> Request
Restate word for word the entries below, starting at the line with "[(100,2),(105,2),(105,0),(124,0),(124,31),(101,31),(100,2)]" and ending at the line with "[(500,31),(517,22),(523,35),(523,34),(523,68),(521,70),(500,31)]". Keep both end lines and omit the pictures.

# # #

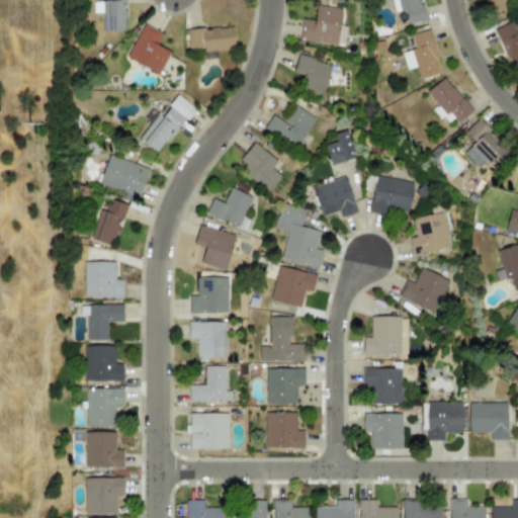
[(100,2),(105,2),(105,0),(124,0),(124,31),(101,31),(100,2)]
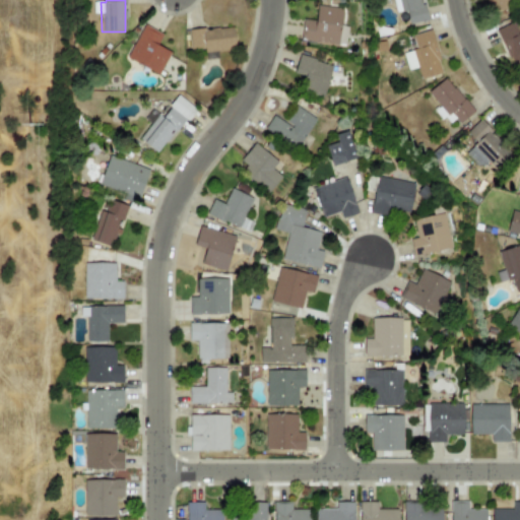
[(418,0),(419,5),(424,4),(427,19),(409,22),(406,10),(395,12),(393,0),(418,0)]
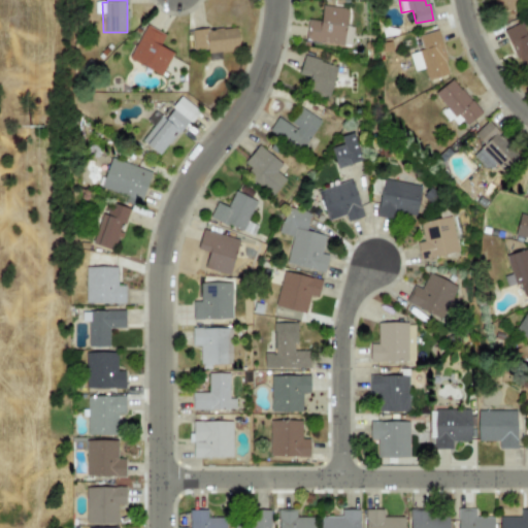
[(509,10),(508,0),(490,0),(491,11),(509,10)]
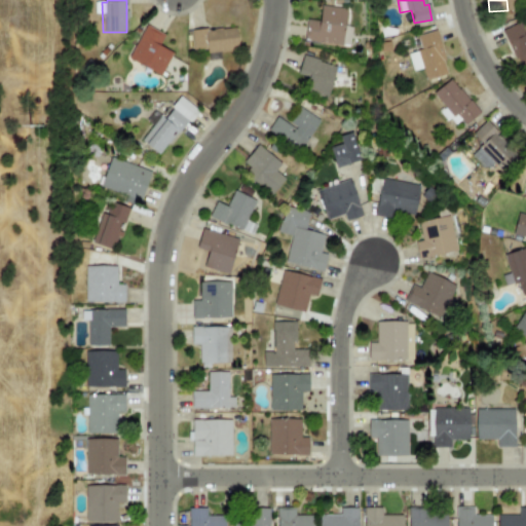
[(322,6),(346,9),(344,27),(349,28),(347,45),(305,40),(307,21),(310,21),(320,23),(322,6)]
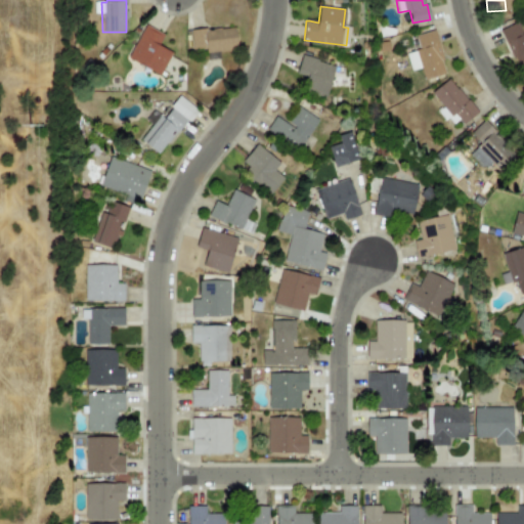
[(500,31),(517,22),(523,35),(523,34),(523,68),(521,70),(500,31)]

# # #

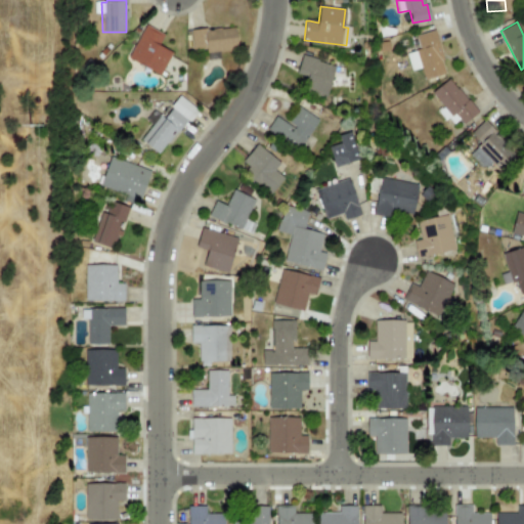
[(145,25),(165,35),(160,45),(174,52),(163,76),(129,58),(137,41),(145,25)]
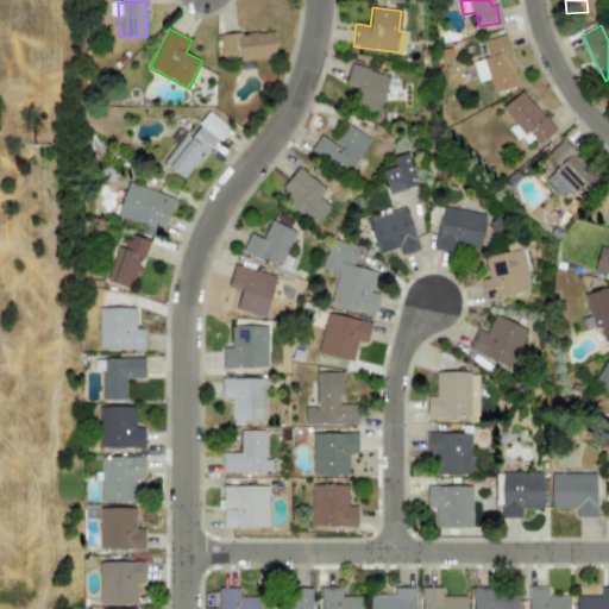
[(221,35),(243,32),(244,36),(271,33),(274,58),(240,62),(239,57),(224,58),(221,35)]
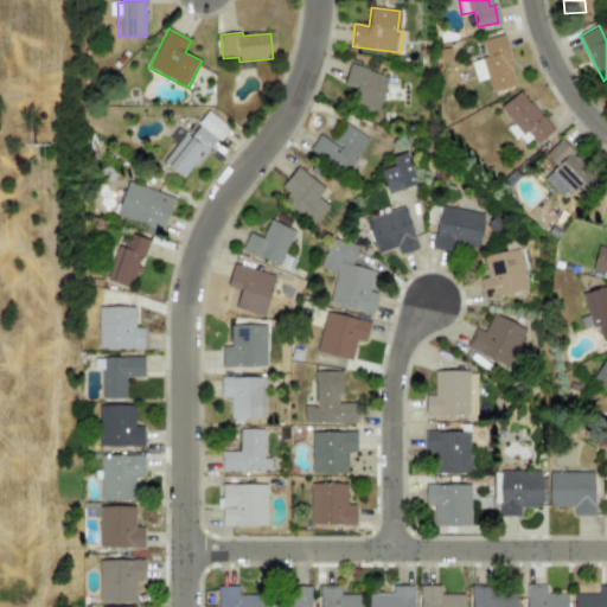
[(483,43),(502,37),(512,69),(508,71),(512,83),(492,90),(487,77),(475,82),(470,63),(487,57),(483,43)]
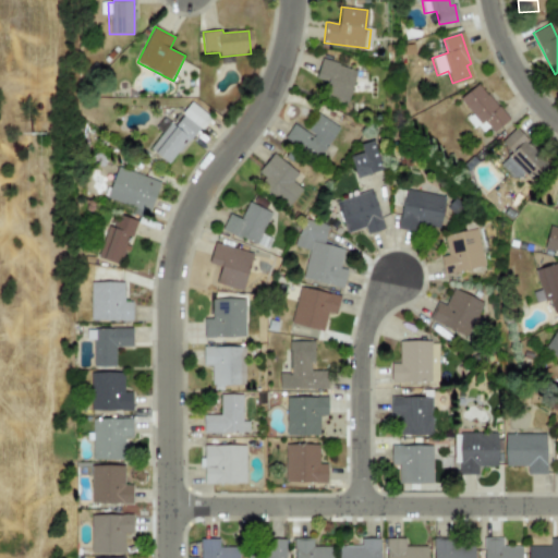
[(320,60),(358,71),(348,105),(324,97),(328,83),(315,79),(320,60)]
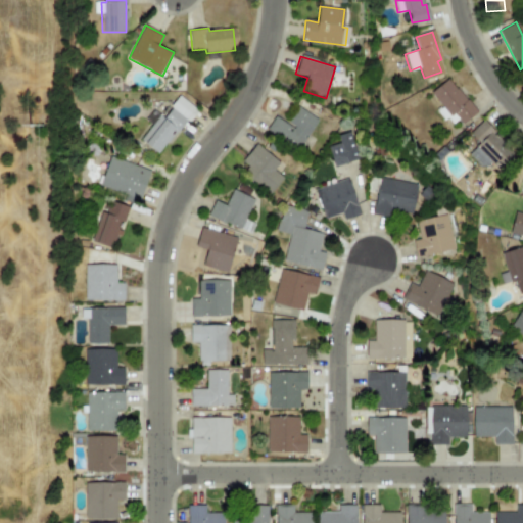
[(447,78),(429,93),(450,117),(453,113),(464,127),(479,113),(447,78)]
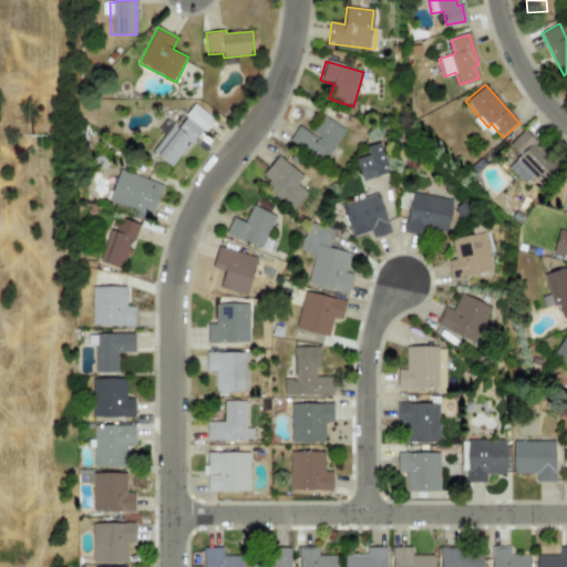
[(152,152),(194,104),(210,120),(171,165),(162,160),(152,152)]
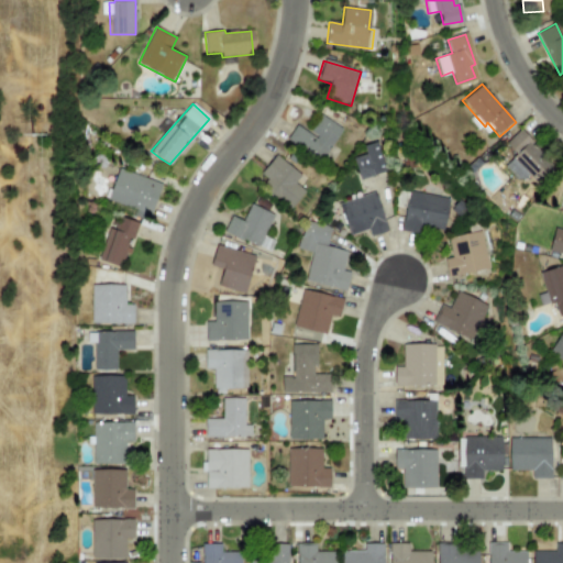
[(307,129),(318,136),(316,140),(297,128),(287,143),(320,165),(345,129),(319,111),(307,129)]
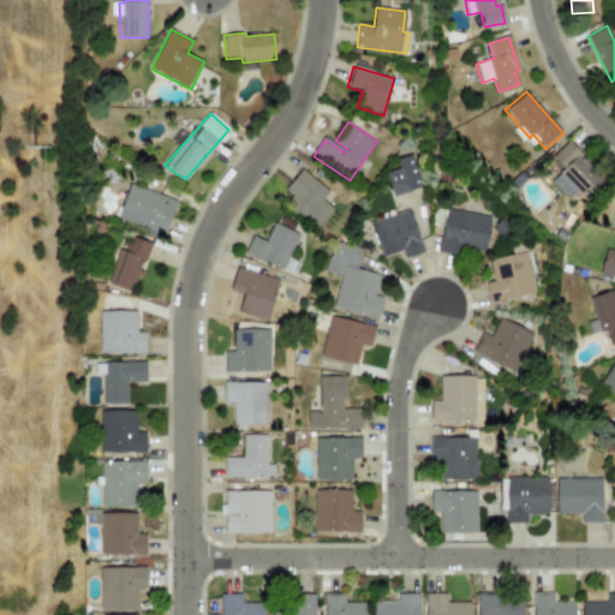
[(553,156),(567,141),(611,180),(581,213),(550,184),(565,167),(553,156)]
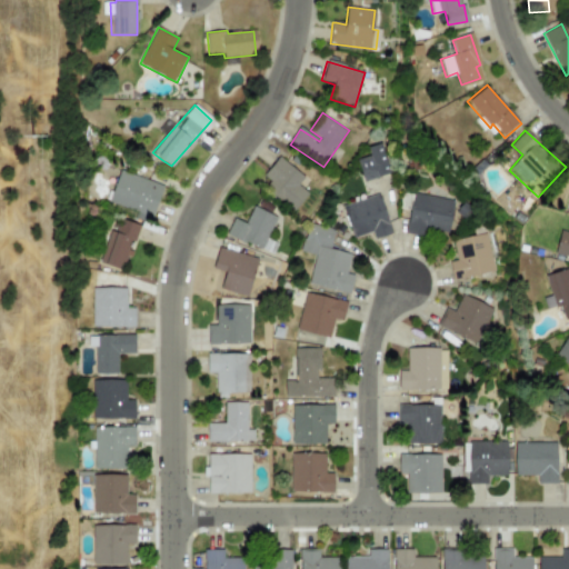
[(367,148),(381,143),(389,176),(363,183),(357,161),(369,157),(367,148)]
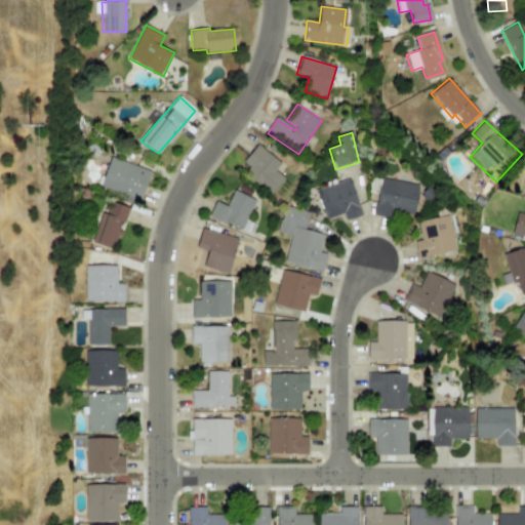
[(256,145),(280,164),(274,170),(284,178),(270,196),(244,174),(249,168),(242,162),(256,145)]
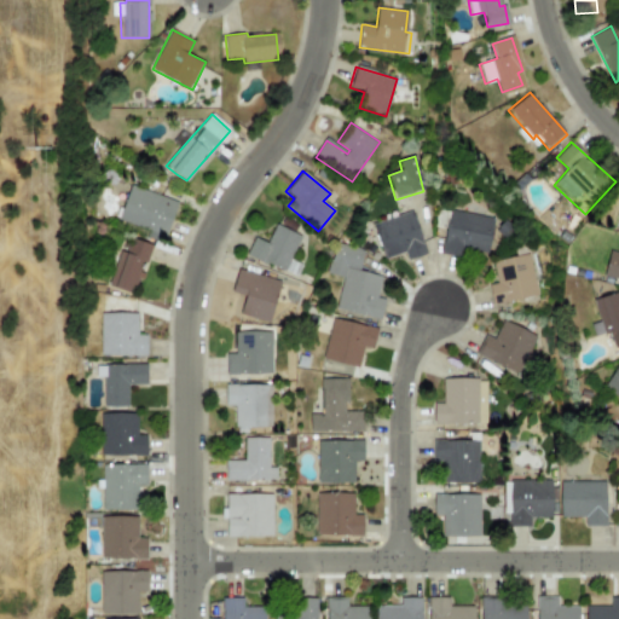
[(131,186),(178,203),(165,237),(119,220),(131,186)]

# # #

> Written answer
[(100,2),(105,2),(105,0),(124,0),(124,31),(101,31),(100,2)]
[(418,0),(419,5),(424,4),(427,19),(409,22),(406,10),(395,12),(393,0),(418,0)]
[(509,10),(508,0),(490,0),(491,11),(509,10)]
[(322,6),(346,9),(344,27),(349,28),(347,45),(305,40),(307,21),(310,21),(320,23),(322,6)]
[(500,31),(517,22),(523,35),(523,34),(523,68),(521,70),(500,31)]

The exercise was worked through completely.